What you should do: Once the line containing "RTC1: DS1307 -> DS3231" is found in the entries below, restate it and each following line word for word, stopping after the line containing "LUX pin GND: 3V3 -> GND".
Start of Material to process
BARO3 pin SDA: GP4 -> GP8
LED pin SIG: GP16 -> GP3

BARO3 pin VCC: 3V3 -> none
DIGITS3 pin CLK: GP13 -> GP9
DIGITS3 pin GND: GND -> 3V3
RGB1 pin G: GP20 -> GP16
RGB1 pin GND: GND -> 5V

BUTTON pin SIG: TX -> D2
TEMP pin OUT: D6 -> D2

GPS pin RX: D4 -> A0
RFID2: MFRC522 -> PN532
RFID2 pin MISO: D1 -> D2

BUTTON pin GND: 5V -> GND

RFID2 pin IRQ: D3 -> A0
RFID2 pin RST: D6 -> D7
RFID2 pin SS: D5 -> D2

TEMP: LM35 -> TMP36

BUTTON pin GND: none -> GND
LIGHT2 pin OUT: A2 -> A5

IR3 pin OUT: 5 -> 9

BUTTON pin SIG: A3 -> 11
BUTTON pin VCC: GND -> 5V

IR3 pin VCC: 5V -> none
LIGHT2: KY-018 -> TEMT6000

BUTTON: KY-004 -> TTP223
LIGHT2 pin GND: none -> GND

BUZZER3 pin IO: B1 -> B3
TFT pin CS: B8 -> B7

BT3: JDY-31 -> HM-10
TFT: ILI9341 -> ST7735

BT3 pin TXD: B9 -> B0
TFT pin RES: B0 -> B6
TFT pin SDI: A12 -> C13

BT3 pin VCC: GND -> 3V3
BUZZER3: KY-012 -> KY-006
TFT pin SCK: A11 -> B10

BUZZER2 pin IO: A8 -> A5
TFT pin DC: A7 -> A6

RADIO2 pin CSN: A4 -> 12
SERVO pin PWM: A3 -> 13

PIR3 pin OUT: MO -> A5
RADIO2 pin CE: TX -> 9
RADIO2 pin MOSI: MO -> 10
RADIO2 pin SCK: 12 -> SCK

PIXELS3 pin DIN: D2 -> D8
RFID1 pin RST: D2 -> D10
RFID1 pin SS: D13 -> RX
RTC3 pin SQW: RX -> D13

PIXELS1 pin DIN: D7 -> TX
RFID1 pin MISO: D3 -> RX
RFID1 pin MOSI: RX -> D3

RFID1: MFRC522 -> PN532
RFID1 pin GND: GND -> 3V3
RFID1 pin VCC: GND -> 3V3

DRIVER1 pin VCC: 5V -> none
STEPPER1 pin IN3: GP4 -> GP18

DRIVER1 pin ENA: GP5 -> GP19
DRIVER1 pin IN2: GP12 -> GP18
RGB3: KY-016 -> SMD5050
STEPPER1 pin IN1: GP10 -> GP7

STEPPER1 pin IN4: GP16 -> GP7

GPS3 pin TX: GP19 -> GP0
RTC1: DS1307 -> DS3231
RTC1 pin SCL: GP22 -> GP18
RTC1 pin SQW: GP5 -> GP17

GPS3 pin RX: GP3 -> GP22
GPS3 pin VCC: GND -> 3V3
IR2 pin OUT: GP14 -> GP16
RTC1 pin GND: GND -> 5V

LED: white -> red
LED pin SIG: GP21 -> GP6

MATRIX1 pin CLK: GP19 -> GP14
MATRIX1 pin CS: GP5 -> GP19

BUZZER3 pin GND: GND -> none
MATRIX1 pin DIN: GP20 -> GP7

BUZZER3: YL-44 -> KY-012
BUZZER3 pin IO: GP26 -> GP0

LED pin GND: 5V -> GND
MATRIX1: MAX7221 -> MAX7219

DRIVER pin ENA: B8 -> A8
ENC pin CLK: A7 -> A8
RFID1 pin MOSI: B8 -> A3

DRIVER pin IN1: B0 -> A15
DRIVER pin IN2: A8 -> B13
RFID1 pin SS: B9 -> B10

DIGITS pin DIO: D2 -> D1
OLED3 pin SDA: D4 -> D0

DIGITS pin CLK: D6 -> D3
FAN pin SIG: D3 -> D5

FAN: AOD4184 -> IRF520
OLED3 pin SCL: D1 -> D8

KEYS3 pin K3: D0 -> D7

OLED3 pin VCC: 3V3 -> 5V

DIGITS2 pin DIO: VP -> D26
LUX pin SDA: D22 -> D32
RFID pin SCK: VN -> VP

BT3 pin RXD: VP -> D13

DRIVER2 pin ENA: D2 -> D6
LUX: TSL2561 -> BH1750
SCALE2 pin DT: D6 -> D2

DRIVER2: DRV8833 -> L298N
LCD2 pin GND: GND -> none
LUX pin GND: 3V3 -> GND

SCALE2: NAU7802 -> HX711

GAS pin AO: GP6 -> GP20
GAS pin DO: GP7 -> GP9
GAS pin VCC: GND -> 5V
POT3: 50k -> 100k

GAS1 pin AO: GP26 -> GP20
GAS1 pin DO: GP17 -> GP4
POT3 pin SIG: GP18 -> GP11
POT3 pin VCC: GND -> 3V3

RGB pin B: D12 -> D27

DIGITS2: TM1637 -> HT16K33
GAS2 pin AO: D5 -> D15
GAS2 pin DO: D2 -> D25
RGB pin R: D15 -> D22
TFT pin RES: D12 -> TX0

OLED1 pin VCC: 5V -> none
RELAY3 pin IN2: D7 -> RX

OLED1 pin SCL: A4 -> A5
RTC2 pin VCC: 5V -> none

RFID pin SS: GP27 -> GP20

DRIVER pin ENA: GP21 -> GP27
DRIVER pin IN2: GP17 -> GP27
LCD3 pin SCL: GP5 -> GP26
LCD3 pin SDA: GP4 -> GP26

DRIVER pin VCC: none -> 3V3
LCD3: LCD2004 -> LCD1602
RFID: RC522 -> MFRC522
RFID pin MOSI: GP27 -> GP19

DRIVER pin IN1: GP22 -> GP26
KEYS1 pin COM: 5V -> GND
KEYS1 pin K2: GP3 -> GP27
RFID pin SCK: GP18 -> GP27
End of Material to process
Exercise answer:
RTC1: DS1307 -> DS3231
RTC1 pin SCL: GP22 -> GP18
RTC1 pin SQW: GP5 -> GP17

GPS3 pin RX: GP3 -> GP22
GPS3 pin VCC: GND -> 3V3
IR2 pin OUT: GP14 -> GP16
RTC1 pin GND: GND -> 5V

LED: white -> red
LED pin SIG: GP21 -> GP6

MATRIX1 pin CLK: GP19 -> GP14
MATRIX1 pin CS: GP5 -> GP19

BUZZER3 pin GND: GND -> none
MATRIX1 pin DIN: GP20 -> GP7

BUZZER3: YL-44 -> KY-012
BUZZER3 pin IO: GP26 -> GP0

LED pin GND: 5V -> GND
MATRIX1: MAX7221 -> MAX7219

DRIVER pin ENA: B8 -> A8
ENC pin CLK: A7 -> A8
RFID1 pin MOSI: B8 -> A3

DRIVER pin IN1: B0 -> A15
DRIVER pin IN2: A8 -> B13
RFID1 pin SS: B9 -> B10

DIGITS pin DIO: D2 -> D1
OLED3 pin SDA: D4 -> D0

DIGITS pin CLK: D6 -> D3
FAN pin SIG: D3 -> D5

FAN: AOD4184 -> IRF520
OLED3 pin SCL: D1 -> D8

KEYS3 pin K3: D0 -> D7

OLED3 pin VCC: 3V3 -> 5V

DIGITS2 pin DIO: VP -> D26
LUX pin SDA: D22 -> D32
RFID pin SCK: VN -> VP

BT3 pin RXD: VP -> D13

DRIVER2 pin ENA: D2 -> D6
LUX: TSL2561 -> BH1750
SCALE2 pin DT: D6 -> D2

DRIVER2: DRV8833 -> L298N
LCD2 pin GND: GND -> none
LUX pin GND: 3V3 -> GND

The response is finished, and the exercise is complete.